[[ SOURCE DATA, beginning ]]
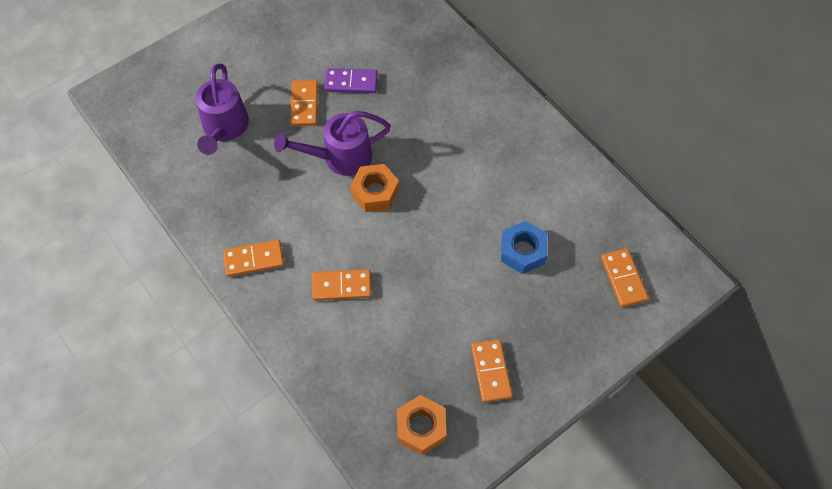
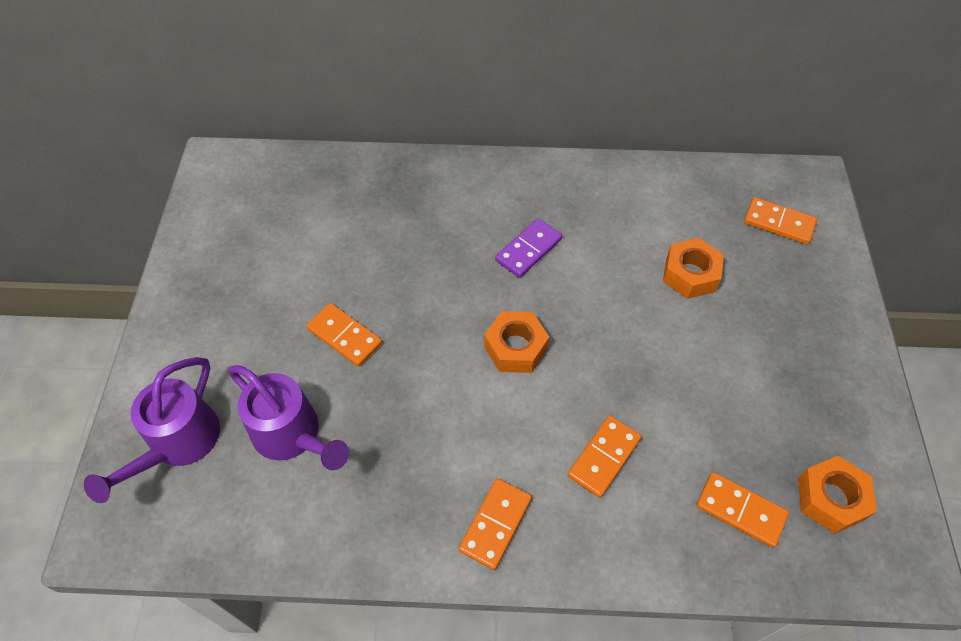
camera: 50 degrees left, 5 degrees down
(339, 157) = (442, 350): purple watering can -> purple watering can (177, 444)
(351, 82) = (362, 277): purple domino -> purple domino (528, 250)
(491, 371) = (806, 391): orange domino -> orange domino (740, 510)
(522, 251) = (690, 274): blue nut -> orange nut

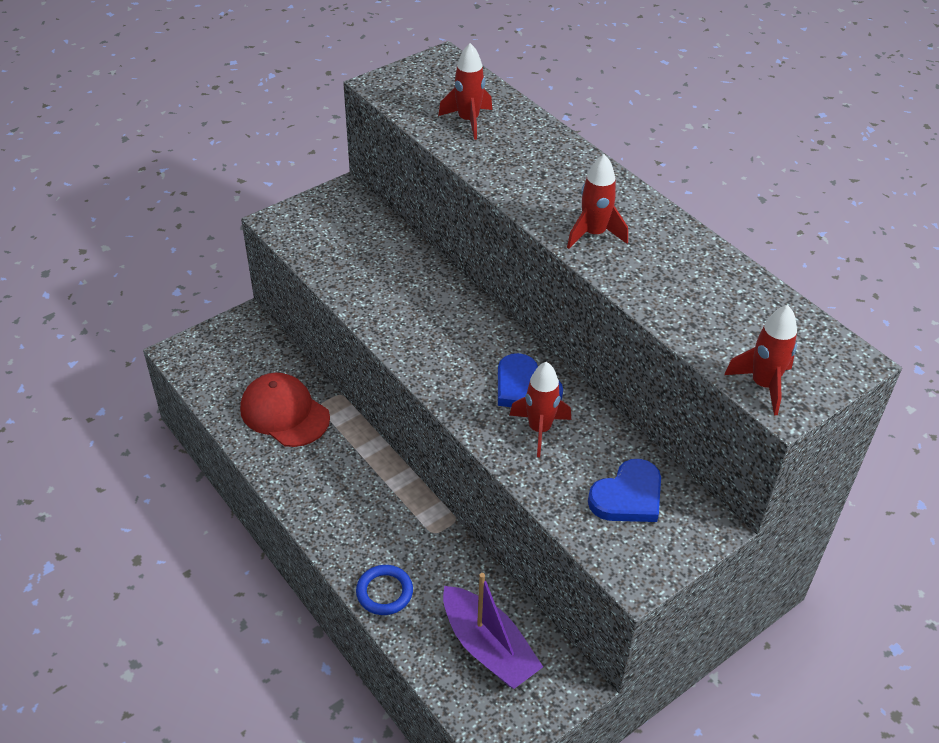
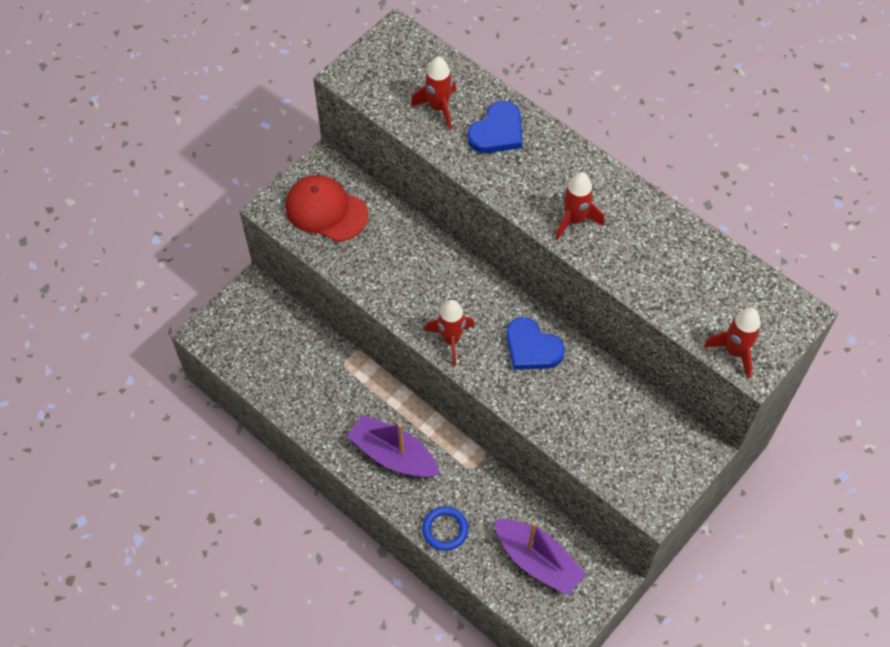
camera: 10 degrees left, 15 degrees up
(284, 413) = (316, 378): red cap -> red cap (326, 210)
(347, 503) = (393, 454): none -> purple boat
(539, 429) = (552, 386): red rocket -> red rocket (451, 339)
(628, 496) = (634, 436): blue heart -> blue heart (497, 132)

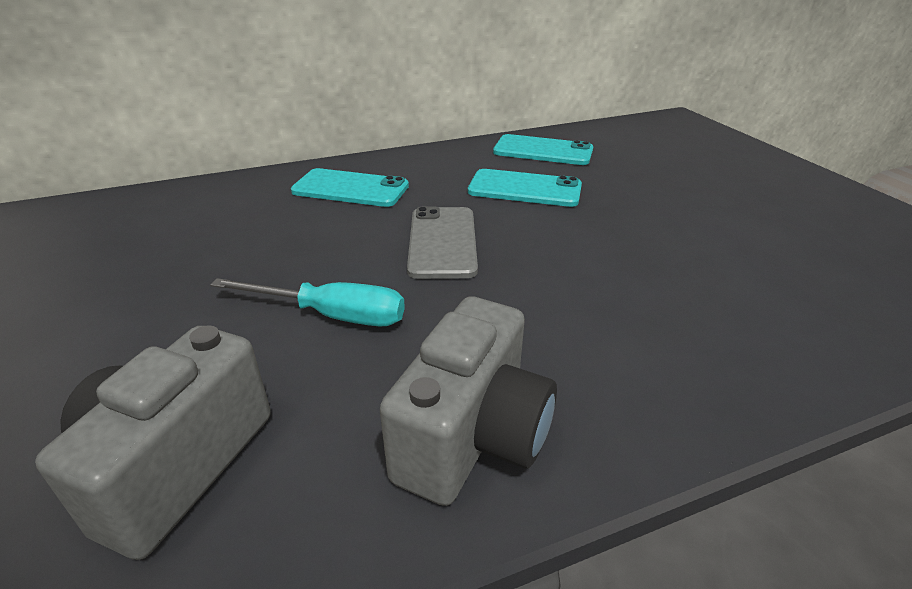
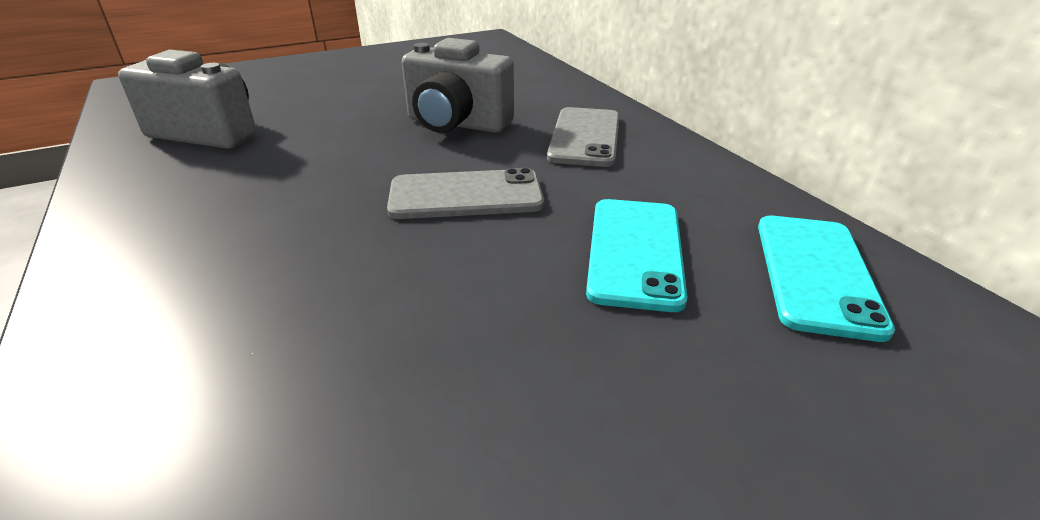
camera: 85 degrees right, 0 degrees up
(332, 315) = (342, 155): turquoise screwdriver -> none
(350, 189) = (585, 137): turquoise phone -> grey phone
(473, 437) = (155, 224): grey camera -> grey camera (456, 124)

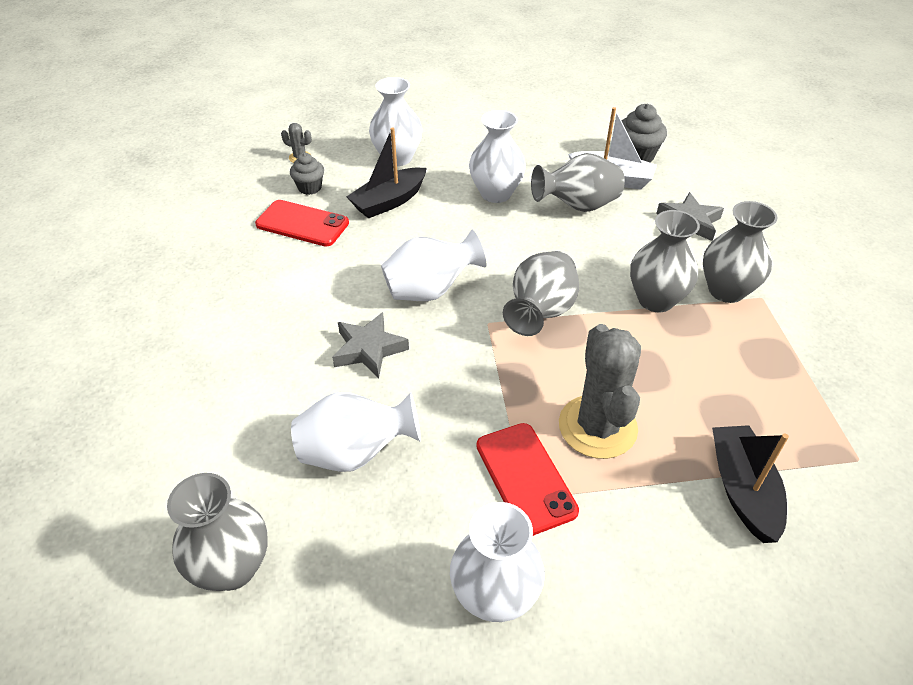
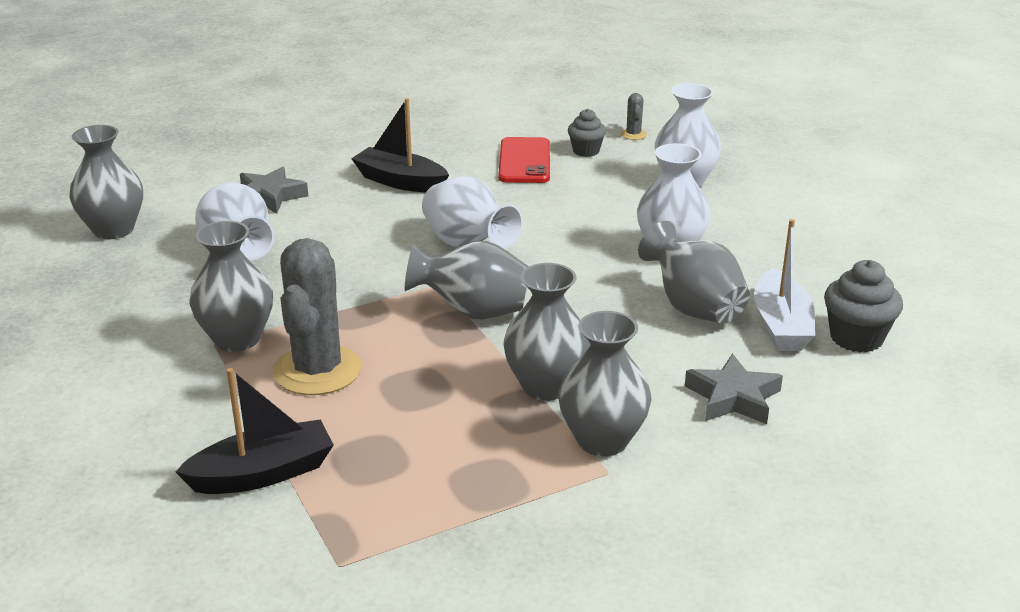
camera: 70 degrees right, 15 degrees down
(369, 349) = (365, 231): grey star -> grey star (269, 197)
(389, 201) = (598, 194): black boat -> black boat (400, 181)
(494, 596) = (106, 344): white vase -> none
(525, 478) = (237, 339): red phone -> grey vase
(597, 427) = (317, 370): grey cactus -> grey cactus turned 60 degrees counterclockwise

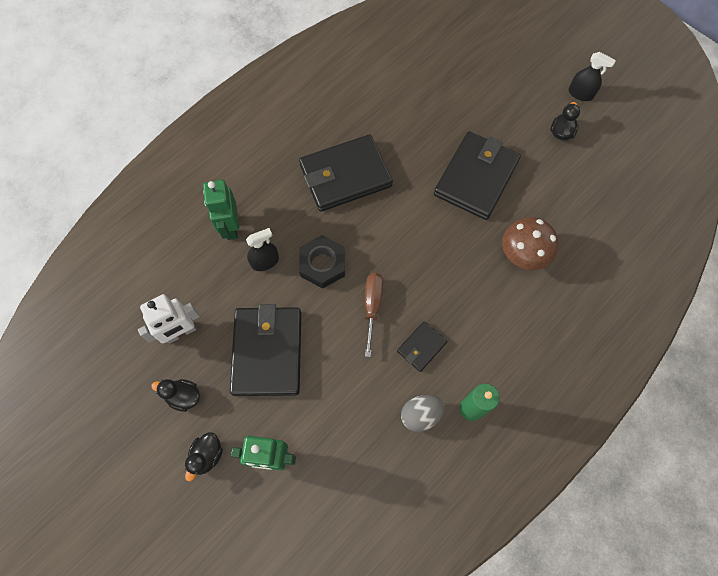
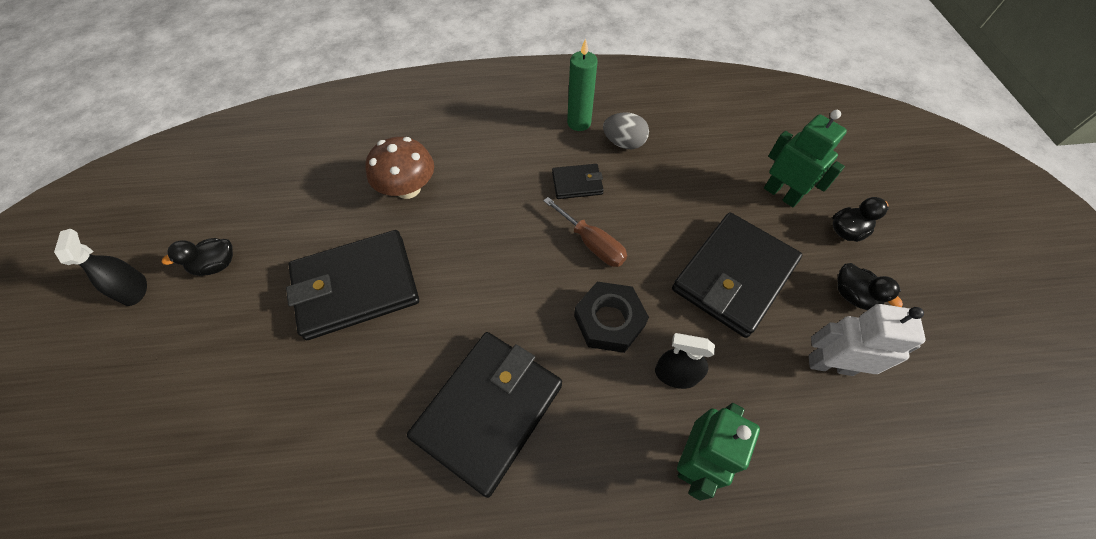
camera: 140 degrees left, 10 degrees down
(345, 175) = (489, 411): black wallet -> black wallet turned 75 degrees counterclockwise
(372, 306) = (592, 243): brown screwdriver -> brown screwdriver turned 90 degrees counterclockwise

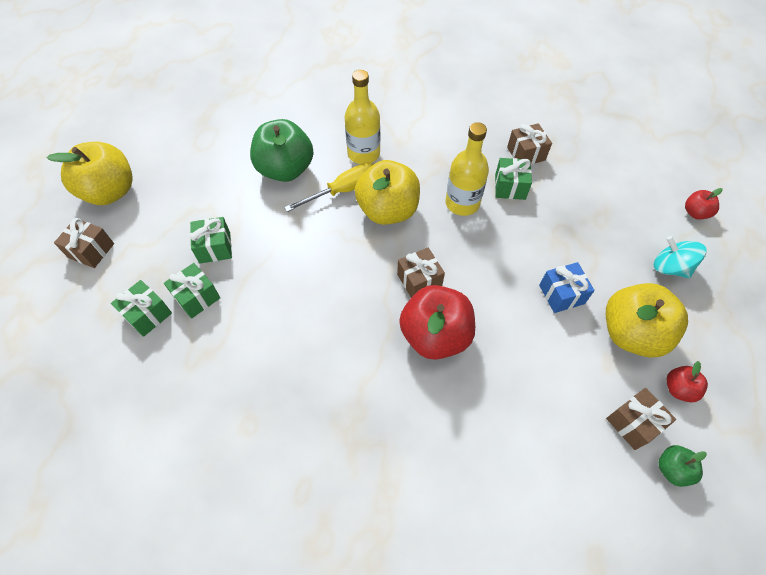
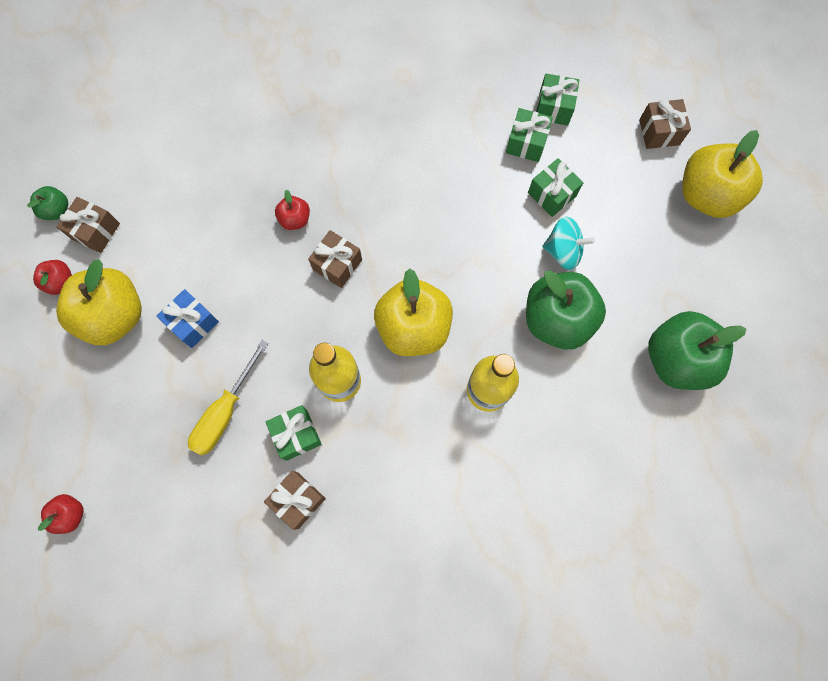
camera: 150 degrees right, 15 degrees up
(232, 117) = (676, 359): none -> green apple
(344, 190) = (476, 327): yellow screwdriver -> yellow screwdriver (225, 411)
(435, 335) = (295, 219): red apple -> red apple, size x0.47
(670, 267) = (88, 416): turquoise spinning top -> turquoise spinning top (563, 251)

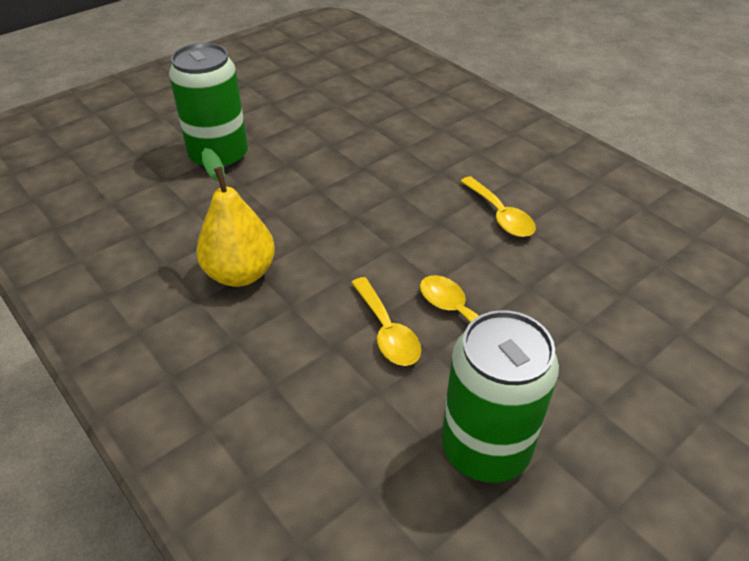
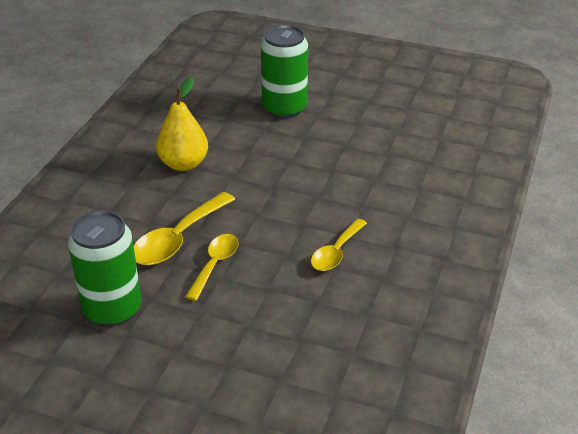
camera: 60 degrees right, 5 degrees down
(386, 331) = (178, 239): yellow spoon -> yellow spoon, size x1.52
[[ SOURCE DATA, end ]]
**ACTIVITY:** If pictures appear among the records, do not carry them over; retype the rest exactly.

**WORKED SOLUTION:**
camera: 50 degrees left, 5 degrees down
(339, 157) = (442, 350): purple watering can -> purple watering can (177, 444)
(351, 82) = (362, 277): purple domino -> purple domino (528, 250)
(491, 371) = (806, 391): orange domino -> orange domino (740, 510)
(522, 251) = (690, 274): blue nut -> orange nut

camera: 10 degrees left, 15 degrees up
(284, 413) = (316, 378): red cap -> red cap (326, 210)
(347, 503) = (393, 454): none -> purple boat
(539, 429) = (552, 386): red rocket -> red rocket (451, 339)
(628, 496) = (634, 436): blue heart -> blue heart (497, 132)

camera: 85 degrees right, 0 degrees up
(332, 315) = (342, 155): turquoise screwdriver -> none
(350, 189) = (585, 137): turquoise phone -> grey phone
(473, 437) = (155, 224): grey camera -> grey camera (456, 124)

camera: 70 degrees right, 15 degrees down
(369, 349) = (365, 231): grey star -> grey star (269, 197)
(389, 201) = (598, 194): black boat -> black boat (400, 181)
(494, 596) = (106, 344): white vase -> none
(525, 478) = (237, 339): red phone -> grey vase
(597, 427) = (317, 370): grey cactus -> grey cactus turned 60 degrees counterclockwise

camera: 140 degrees left, 10 degrees down
(345, 175) = (489, 411): black wallet -> black wallet turned 75 degrees counterclockwise
(372, 306) = (592, 243): brown screwdriver -> brown screwdriver turned 90 degrees counterclockwise

camera: 150 degrees right, 15 degrees up
(232, 117) = (676, 359): none -> green apple
(344, 190) = (476, 327): yellow screwdriver -> yellow screwdriver (225, 411)
(435, 335) = (295, 219): red apple -> red apple, size x0.47
(670, 267) = (88, 416): turquoise spinning top -> turquoise spinning top (563, 251)

camera: 60 degrees right, 5 degrees down
(386, 331) = (178, 239): yellow spoon -> yellow spoon, size x1.52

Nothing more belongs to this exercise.